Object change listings
● ● ● ● ●
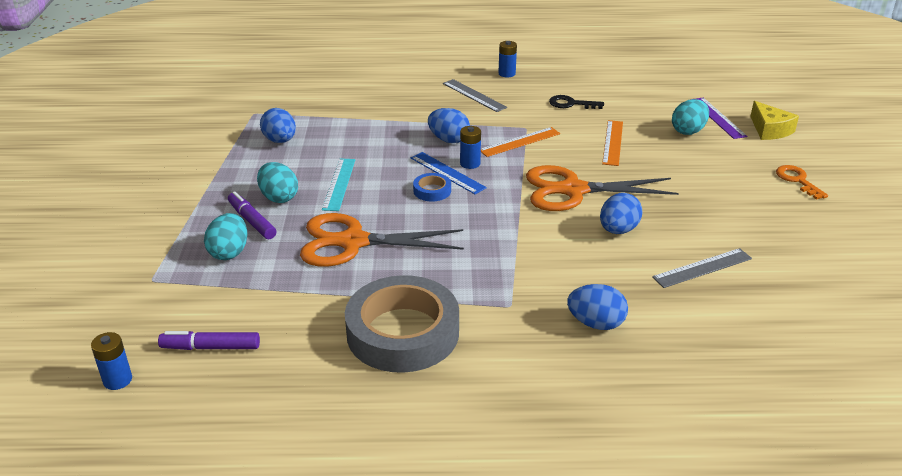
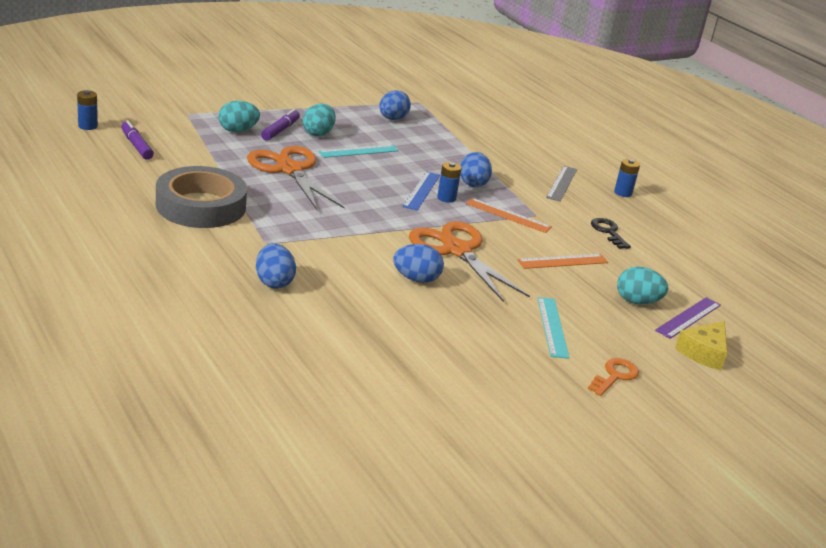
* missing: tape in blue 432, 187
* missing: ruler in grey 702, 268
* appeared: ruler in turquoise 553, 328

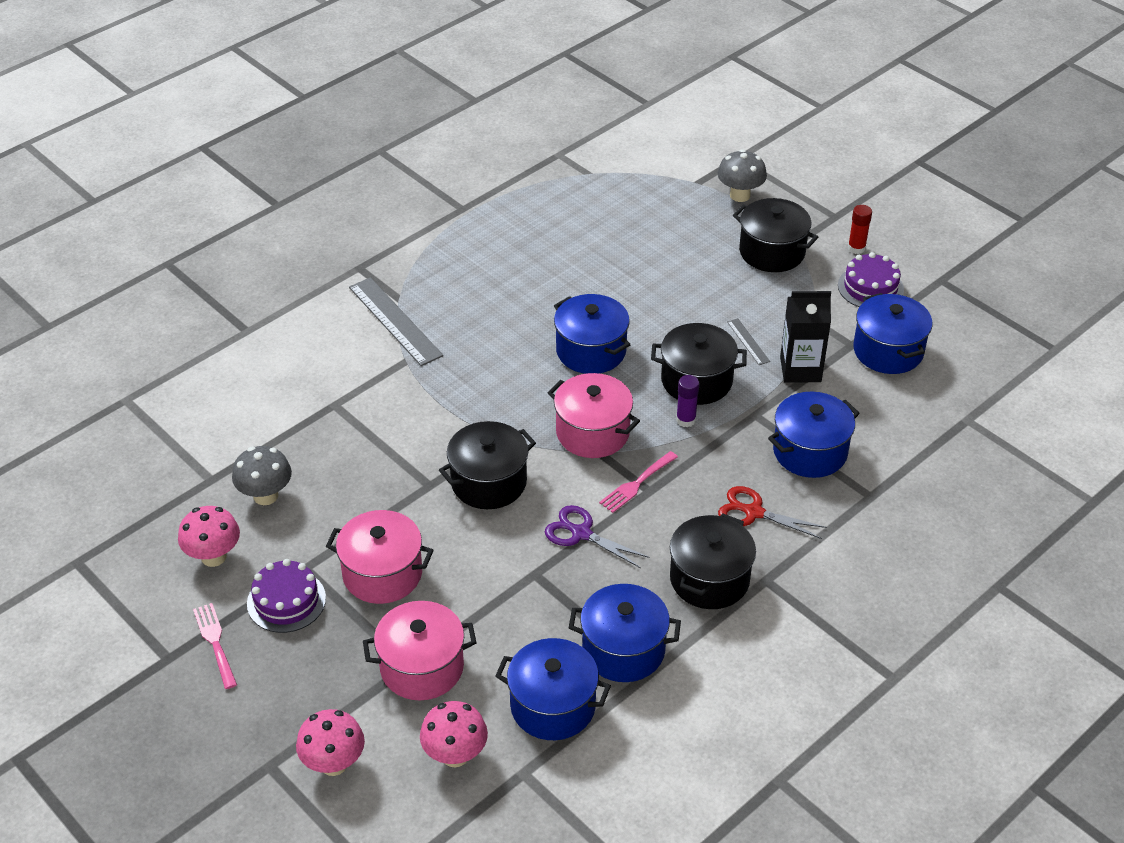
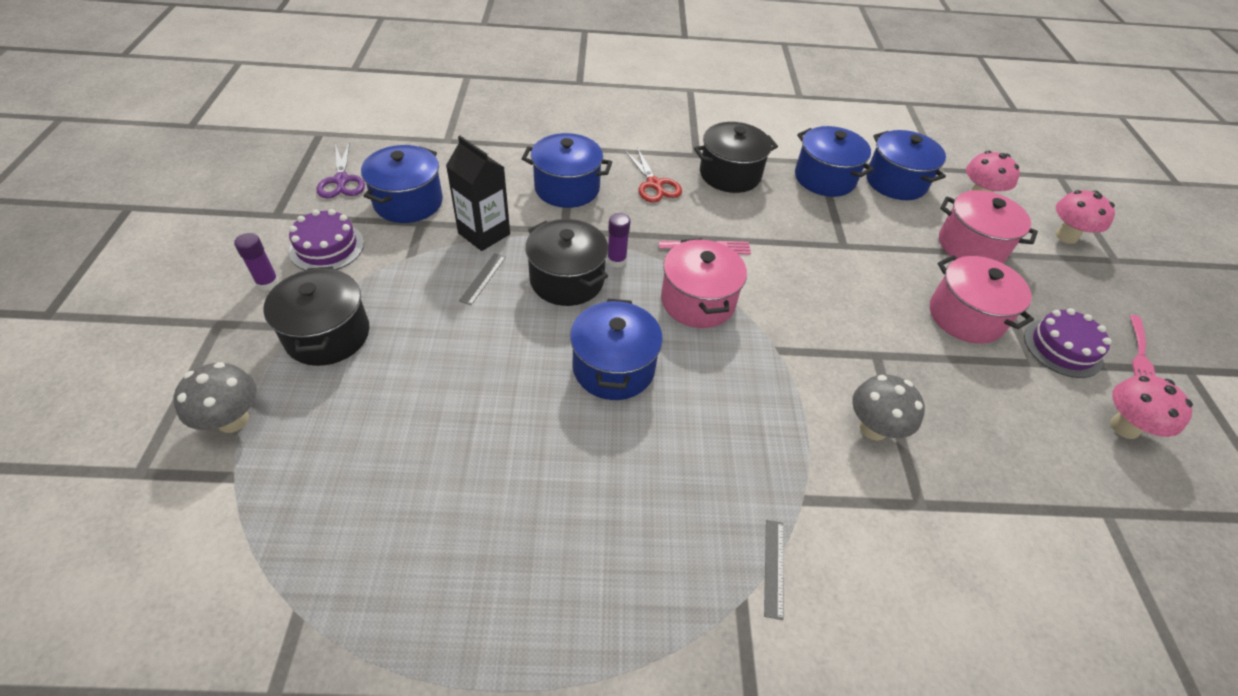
* missing: pot in black 487, 465
* relocated: mushroom in grey 262, 475 to 888, 408
* relocated: scissors in purple 597, 536 to 341, 170
* colour: glue stick in red 860, 229 to glue stick in purple 256, 262
* size: ruler in grey 396, 321 = 774, 570 x0.48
● ● ● ● ●
▶ Exercise objective:
Before copying, set the pictures aside; then reproduce each entry above exactly.

▶ Answer to this task:
* missing: tape in blue 432, 187
* missing: ruler in grey 702, 268
* appeared: ruler in turquoise 553, 328

* missing: pot in black 487, 465
* relocated: mushroom in grey 262, 475 to 888, 408
* relocated: scissors in purple 597, 536 to 341, 170
* colour: glue stick in red 860, 229 to glue stick in purple 256, 262
* size: ruler in grey 396, 321 = 774, 570 x0.48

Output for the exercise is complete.